> Assignment
Two lines below mark the span: the one containing "none -> tan 1x2 plate [494,187,567,248]" and the one containing "none -> pink 1x2 plate [595,283,668,344]". Set down both, plus every line between, exactly as they stand, and nothing else.

> Input for this task
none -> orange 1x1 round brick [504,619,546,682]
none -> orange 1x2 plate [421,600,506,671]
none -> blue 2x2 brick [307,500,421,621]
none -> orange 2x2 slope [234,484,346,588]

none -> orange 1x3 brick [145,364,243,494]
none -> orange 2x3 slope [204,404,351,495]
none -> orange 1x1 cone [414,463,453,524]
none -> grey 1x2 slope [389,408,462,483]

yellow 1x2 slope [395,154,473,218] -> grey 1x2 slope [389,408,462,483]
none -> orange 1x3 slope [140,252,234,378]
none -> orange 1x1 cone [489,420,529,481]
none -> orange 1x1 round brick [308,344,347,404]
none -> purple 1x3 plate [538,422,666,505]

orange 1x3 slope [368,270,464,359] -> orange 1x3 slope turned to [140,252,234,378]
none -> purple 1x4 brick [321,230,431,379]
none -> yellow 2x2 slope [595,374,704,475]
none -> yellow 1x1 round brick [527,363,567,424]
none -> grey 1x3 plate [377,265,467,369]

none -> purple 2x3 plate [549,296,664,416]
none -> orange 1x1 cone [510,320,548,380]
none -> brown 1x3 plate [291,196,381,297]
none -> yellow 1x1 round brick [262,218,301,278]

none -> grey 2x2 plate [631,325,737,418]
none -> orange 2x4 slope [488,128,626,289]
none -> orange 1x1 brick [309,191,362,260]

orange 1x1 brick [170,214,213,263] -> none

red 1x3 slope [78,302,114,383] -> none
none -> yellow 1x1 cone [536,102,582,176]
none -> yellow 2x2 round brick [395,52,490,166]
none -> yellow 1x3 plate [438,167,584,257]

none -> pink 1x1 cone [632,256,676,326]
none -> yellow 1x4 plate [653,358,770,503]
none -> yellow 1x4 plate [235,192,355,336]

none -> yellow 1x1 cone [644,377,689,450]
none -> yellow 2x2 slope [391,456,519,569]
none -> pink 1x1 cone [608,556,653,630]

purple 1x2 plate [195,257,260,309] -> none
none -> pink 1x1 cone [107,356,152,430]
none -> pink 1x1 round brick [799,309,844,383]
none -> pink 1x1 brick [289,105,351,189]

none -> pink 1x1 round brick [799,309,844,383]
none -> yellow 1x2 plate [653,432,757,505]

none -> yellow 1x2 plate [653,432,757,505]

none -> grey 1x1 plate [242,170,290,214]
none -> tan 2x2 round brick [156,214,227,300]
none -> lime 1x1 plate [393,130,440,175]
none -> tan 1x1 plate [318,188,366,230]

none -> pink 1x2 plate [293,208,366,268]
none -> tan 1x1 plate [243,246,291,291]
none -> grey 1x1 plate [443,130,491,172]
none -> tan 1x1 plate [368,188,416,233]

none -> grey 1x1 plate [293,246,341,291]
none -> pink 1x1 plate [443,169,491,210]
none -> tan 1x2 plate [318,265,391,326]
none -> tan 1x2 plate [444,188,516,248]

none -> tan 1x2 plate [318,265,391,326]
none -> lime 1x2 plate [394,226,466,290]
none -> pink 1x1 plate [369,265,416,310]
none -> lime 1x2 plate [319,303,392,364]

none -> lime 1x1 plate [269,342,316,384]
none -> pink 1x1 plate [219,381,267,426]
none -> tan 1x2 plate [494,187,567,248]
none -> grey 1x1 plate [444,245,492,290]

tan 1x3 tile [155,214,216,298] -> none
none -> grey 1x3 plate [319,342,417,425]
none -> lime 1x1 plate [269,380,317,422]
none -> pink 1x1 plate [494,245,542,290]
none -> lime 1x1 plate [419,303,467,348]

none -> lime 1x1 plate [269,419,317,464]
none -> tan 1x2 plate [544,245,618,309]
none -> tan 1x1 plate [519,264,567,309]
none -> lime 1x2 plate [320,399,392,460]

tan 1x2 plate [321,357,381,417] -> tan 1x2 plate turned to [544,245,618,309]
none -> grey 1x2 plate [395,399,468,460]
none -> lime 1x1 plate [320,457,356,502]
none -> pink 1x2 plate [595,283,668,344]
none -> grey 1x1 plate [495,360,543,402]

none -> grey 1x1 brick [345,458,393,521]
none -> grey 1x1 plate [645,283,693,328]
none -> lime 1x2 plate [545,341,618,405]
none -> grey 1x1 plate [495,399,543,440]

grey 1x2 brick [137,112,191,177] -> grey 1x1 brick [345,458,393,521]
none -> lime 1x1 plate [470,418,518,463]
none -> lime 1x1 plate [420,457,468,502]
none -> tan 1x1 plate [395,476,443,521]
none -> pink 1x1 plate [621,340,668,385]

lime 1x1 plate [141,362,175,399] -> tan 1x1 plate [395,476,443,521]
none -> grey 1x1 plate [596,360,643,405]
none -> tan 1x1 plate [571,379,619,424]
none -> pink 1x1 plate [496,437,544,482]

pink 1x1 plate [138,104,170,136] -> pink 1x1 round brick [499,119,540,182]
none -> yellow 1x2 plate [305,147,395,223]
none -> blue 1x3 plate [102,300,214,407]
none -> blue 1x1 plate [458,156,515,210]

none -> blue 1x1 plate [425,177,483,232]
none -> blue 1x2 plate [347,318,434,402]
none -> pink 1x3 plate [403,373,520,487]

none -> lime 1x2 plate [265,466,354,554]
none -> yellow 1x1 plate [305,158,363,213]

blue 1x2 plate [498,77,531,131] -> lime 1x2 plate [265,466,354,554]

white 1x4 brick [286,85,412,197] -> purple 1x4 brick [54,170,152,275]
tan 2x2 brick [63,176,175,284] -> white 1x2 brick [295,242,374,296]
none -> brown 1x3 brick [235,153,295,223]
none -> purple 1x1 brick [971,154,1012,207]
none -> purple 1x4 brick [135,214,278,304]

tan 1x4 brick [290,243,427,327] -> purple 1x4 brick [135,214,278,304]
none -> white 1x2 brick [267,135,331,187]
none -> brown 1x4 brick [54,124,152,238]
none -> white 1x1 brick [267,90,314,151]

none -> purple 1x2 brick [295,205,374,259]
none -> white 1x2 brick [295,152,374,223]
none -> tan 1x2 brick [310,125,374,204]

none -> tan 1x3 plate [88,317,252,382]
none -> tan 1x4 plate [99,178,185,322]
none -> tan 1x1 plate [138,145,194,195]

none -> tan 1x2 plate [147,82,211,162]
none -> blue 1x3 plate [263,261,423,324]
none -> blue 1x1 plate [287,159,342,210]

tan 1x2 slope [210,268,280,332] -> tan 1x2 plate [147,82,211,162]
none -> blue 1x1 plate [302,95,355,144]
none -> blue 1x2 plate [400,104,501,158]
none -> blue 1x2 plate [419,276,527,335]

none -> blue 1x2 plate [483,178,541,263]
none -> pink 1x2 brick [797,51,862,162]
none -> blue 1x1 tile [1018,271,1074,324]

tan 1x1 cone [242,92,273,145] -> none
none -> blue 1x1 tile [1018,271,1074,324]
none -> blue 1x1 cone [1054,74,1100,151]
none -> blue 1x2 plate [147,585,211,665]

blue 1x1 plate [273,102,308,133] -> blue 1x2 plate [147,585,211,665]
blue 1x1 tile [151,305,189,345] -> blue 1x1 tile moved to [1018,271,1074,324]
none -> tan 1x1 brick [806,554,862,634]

> Exercise answer
none -> tan 1x2 plate [494,187,567,248]
none -> grey 1x1 plate [444,245,492,290]

tan 1x3 tile [155,214,216,298] -> none
none -> grey 1x3 plate [319,342,417,425]
none -> lime 1x1 plate [269,380,317,422]
none -> pink 1x1 plate [494,245,542,290]
none -> lime 1x1 plate [419,303,467,348]

none -> lime 1x1 plate [269,419,317,464]
none -> tan 1x2 plate [544,245,618,309]
none -> tan 1x1 plate [519,264,567,309]
none -> lime 1x2 plate [320,399,392,460]

tan 1x2 plate [321,357,381,417] -> tan 1x2 plate turned to [544,245,618,309]
none -> grey 1x2 plate [395,399,468,460]
none -> lime 1x1 plate [320,457,356,502]
none -> pink 1x2 plate [595,283,668,344]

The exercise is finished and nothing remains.